— START DATA —

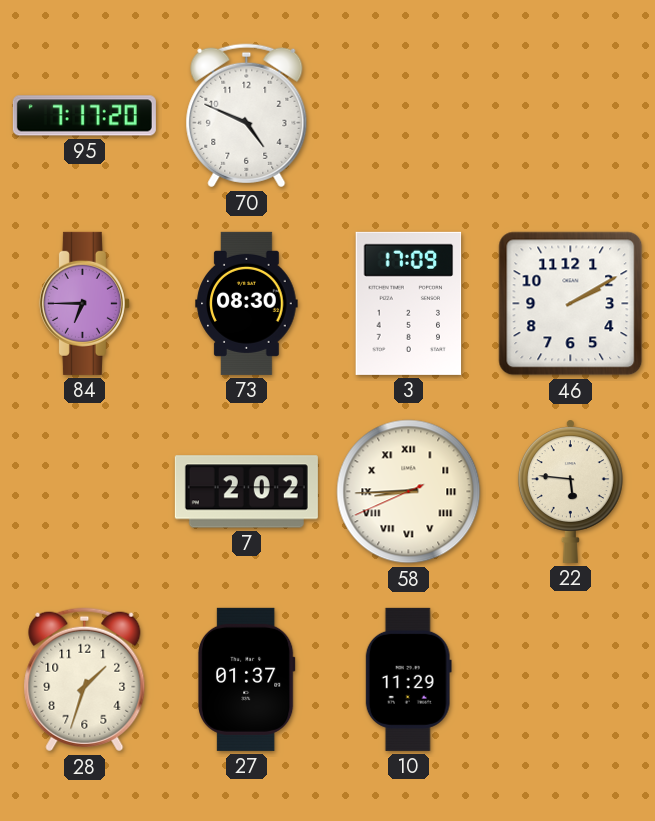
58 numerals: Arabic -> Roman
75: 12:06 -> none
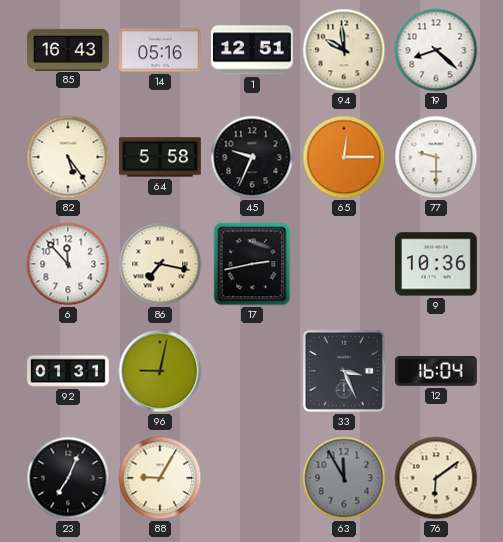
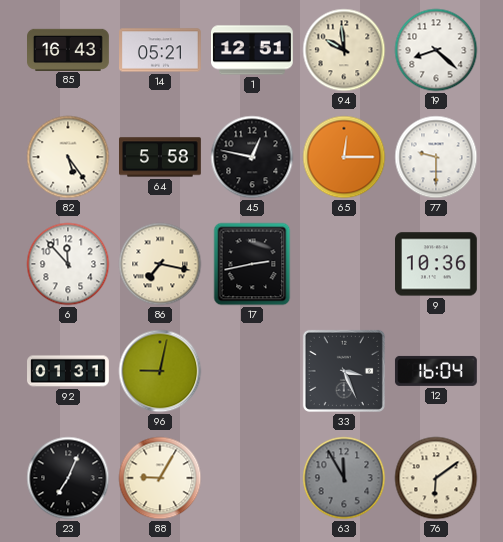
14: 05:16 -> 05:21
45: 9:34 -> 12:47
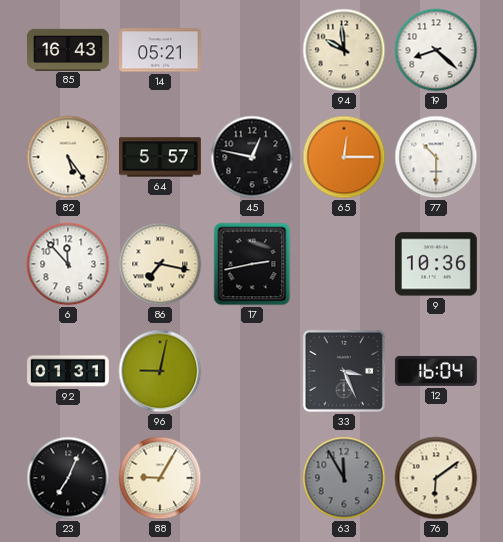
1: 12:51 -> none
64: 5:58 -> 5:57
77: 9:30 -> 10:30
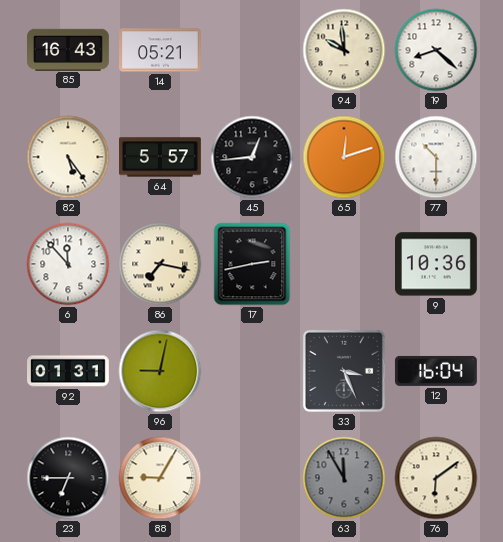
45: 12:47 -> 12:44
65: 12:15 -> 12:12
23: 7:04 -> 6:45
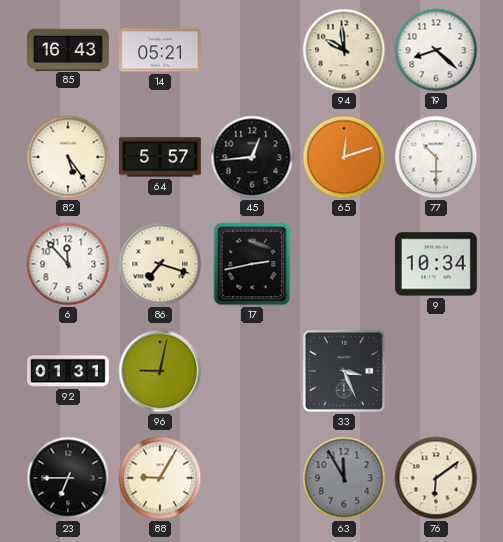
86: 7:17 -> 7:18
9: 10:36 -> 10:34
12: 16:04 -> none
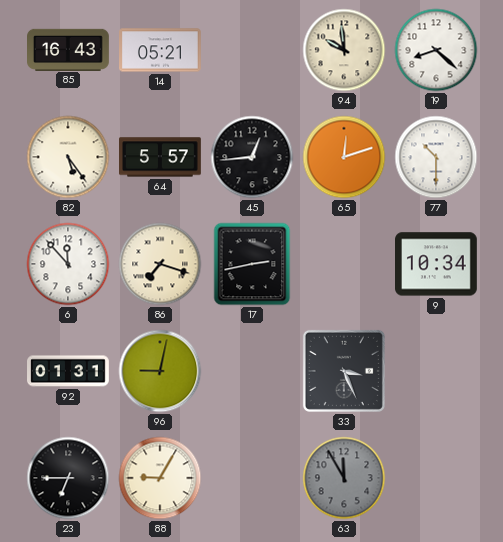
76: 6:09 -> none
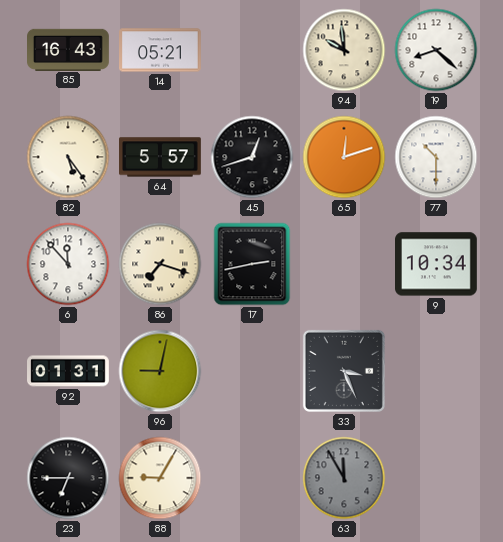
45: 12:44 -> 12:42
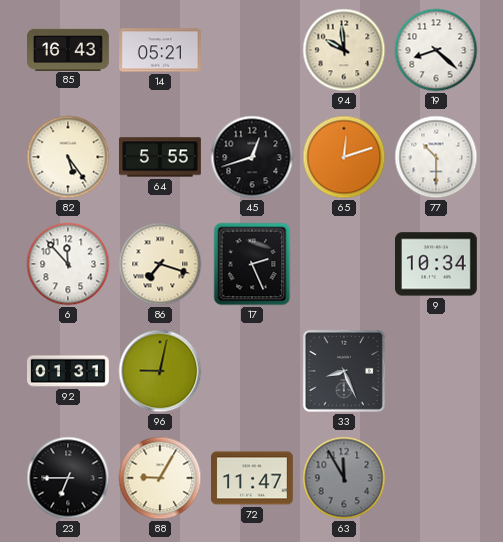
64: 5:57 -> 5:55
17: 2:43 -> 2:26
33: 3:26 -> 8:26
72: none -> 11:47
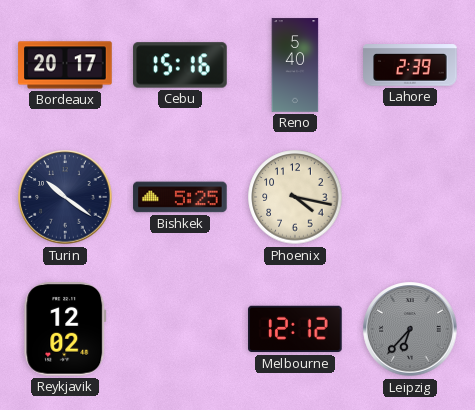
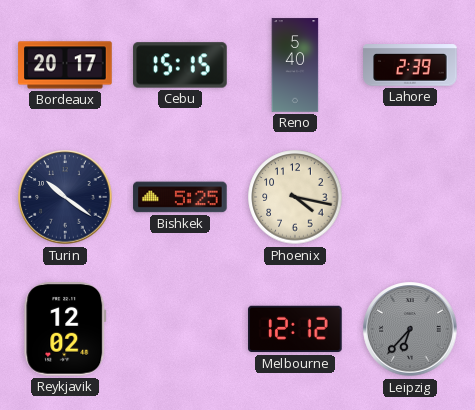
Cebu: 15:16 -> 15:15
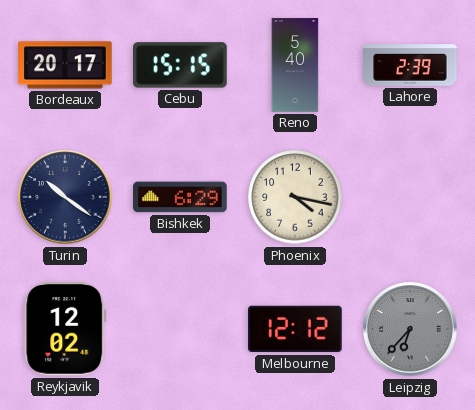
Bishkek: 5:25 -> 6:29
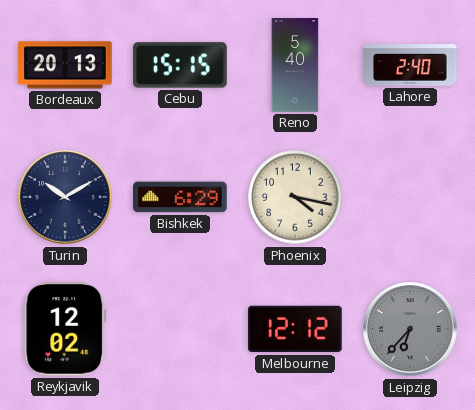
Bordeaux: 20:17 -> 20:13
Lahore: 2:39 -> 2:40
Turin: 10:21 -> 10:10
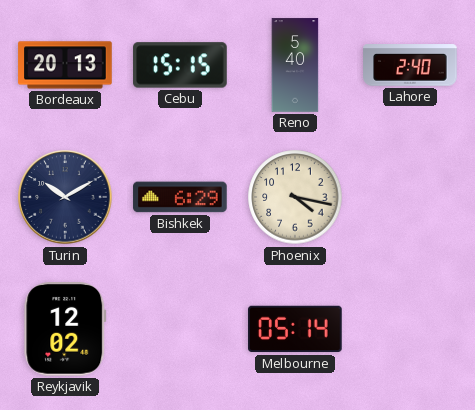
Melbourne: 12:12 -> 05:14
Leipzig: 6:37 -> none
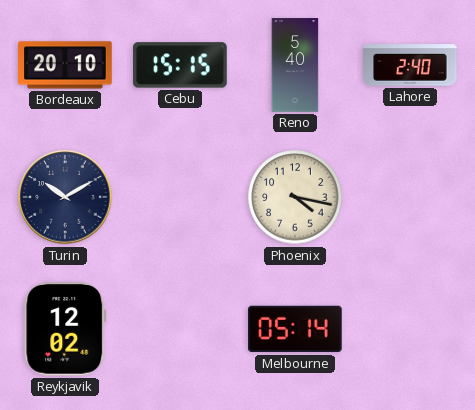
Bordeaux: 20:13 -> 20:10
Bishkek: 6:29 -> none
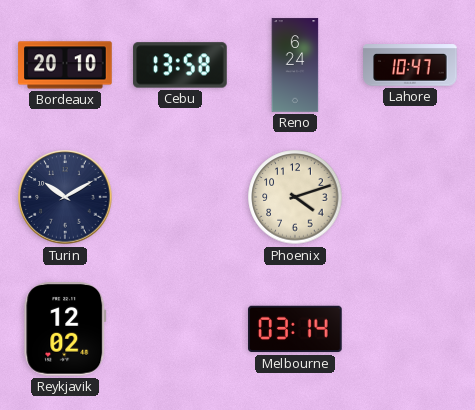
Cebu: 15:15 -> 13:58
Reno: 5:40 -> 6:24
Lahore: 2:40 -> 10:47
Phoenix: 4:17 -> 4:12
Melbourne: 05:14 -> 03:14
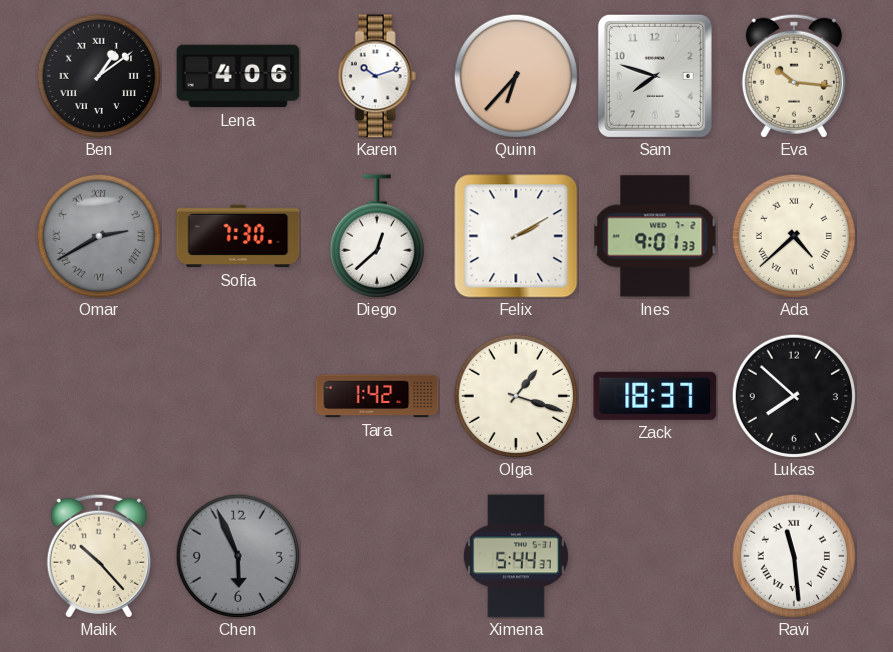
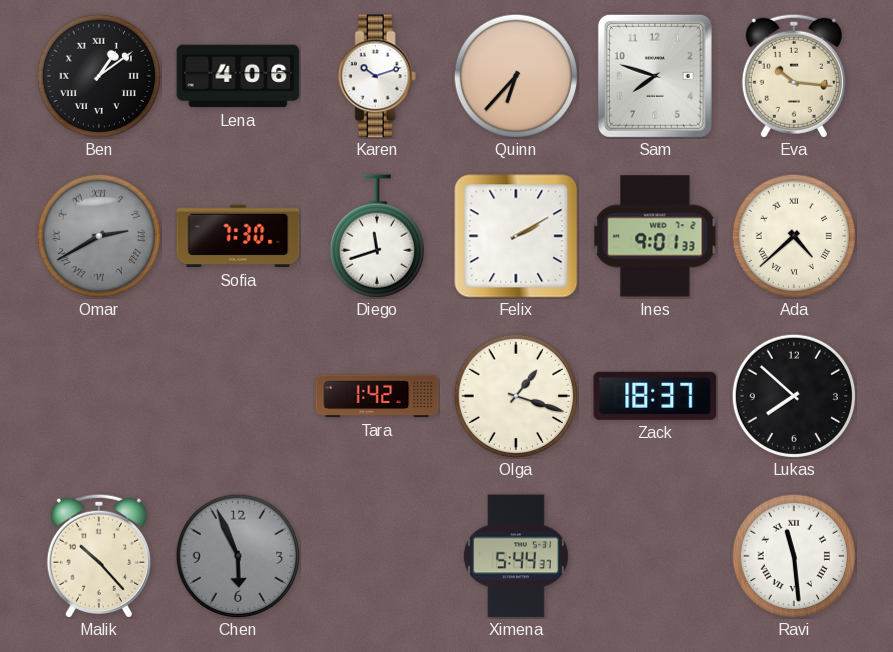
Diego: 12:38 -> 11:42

— END DATA —

SET PROBLEM:
Copy the records word for word, beginning at the line that contains "Bishkek: 5:25 -> 6:29" and continuing through the last line of the records. Leave the pictures out of your copy.

EXERCISE OUTPUT:
Bishkek: 5:25 -> 6:29
Bordeaux: 20:17 -> 20:13
Lahore: 2:39 -> 2:40
Turin: 10:21 -> 10:10
Melbourne: 12:12 -> 05:14
Leipzig: 6:37 -> none
Bordeaux: 20:13 -> 20:10
Bishkek: 6:29 -> none
Cebu: 15:15 -> 13:58
Reno: 5:40 -> 6:24
Lahore: 2:40 -> 10:47
Phoenix: 4:17 -> 4:12
Melbourne: 05:14 -> 03:14
Diego: 12:38 -> 11:42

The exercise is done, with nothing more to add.